### [Records for this exercise]
────────

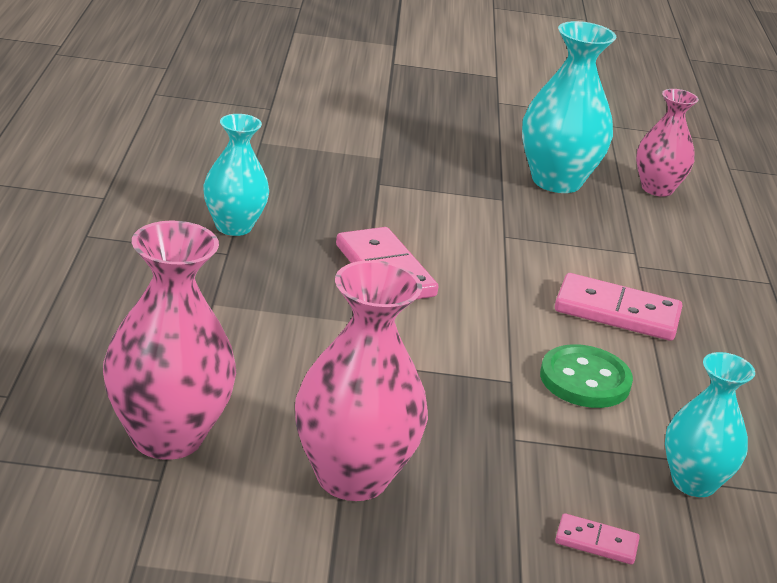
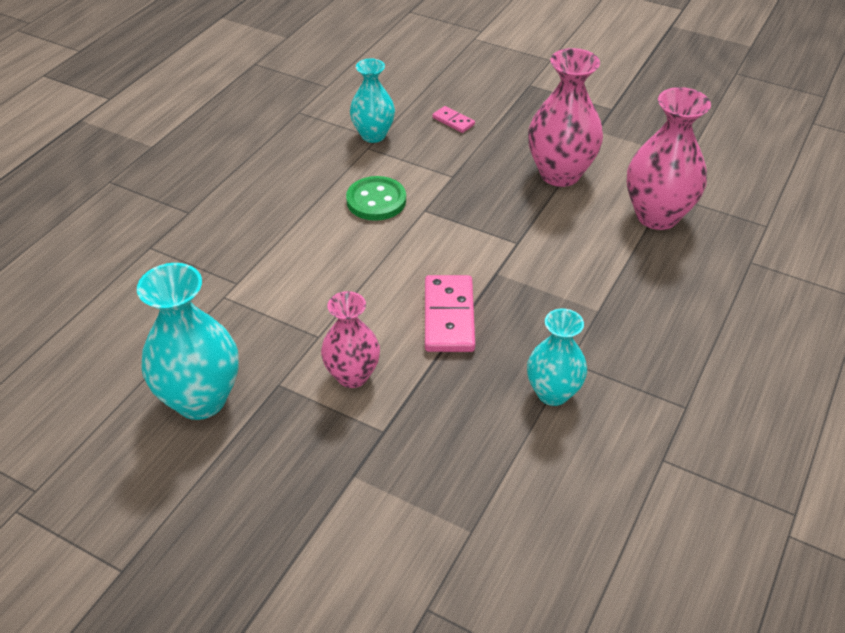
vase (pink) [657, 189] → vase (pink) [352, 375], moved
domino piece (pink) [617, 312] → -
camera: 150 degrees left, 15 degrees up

────────

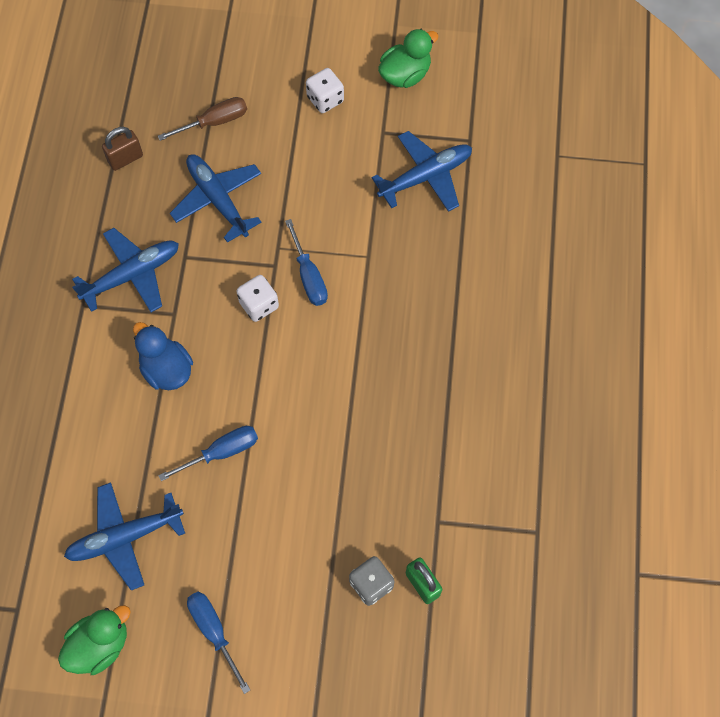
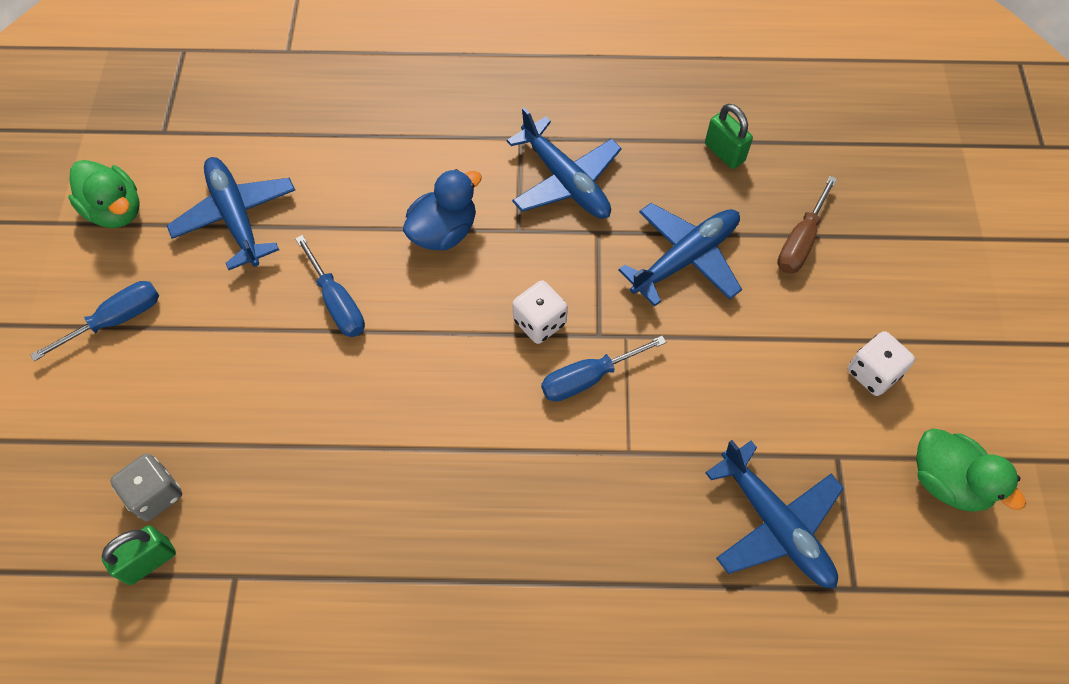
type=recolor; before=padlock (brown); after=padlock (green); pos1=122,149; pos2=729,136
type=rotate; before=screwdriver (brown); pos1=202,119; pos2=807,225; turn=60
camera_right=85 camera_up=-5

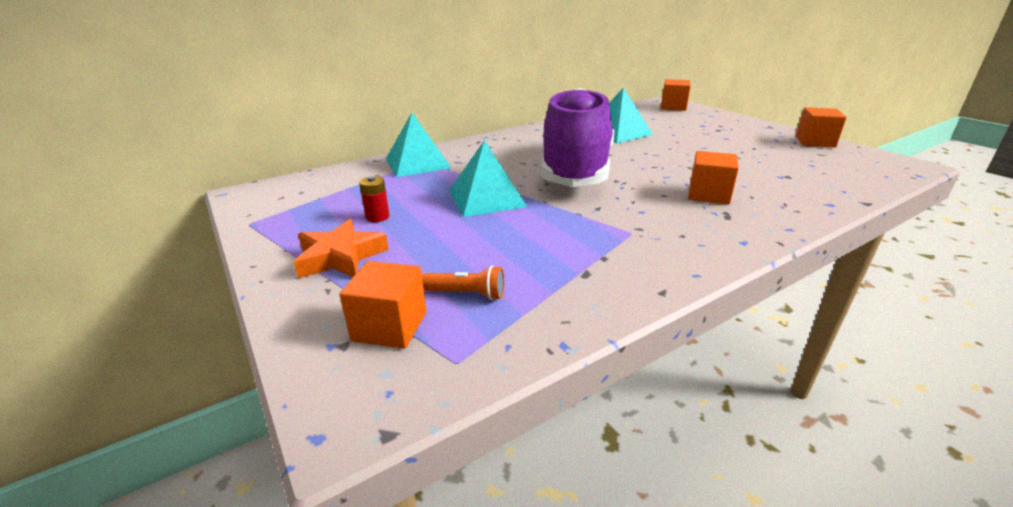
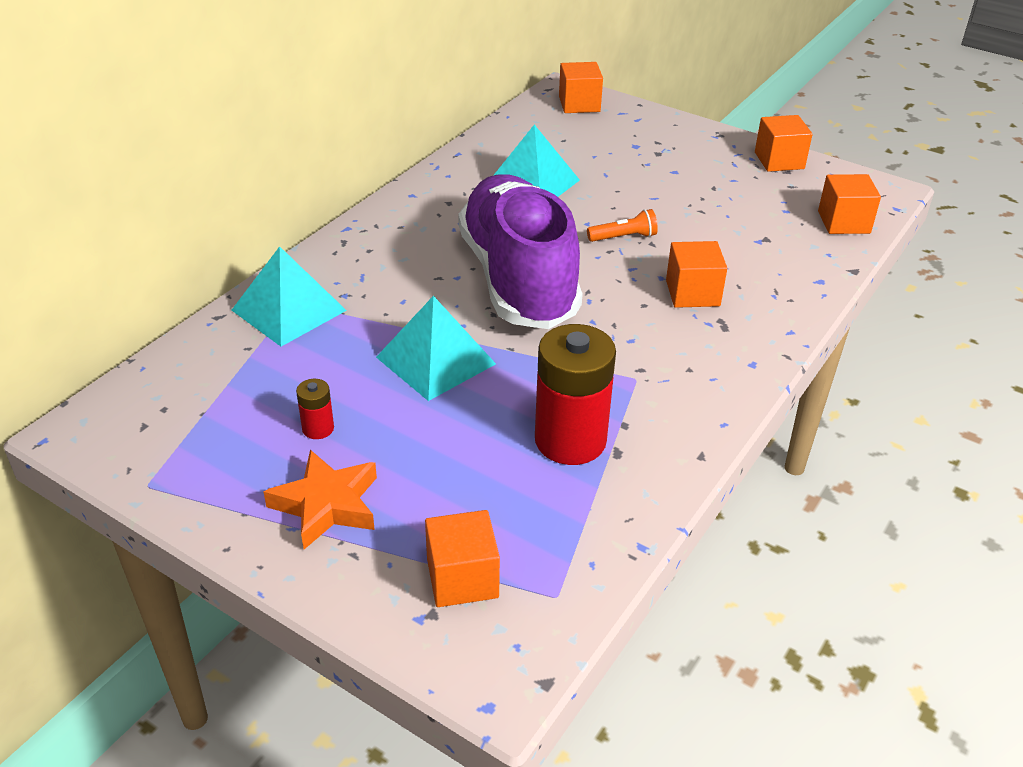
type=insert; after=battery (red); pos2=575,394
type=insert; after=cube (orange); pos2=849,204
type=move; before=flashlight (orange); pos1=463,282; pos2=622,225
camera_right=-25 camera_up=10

────────

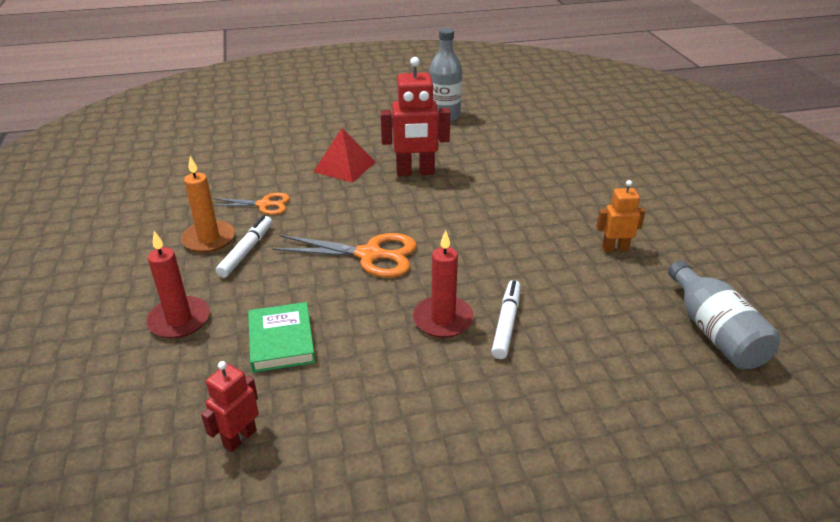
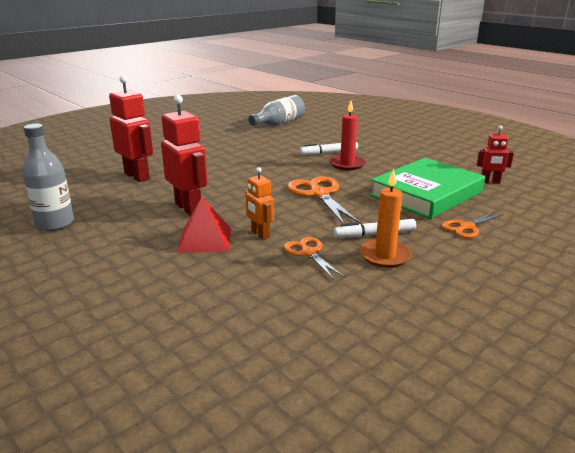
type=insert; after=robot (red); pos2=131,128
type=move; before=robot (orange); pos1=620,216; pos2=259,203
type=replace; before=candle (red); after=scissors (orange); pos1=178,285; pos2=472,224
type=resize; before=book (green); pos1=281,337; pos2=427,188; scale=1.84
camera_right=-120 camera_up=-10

────────

### [What you are asked to do]
All lines in the listing above between the line with "type=recolor; before=padlock (brown);" and the line with "type=rotate; before=screwdriver (brown);", inclusive, should be set down exactly, and no line outside that range.

### [Task output]
type=recolor; before=padlock (brown); after=padlock (green); pos1=122,149; pos2=729,136
type=rotate; before=screwdriver (brown); pos1=202,119; pos2=807,225; turn=60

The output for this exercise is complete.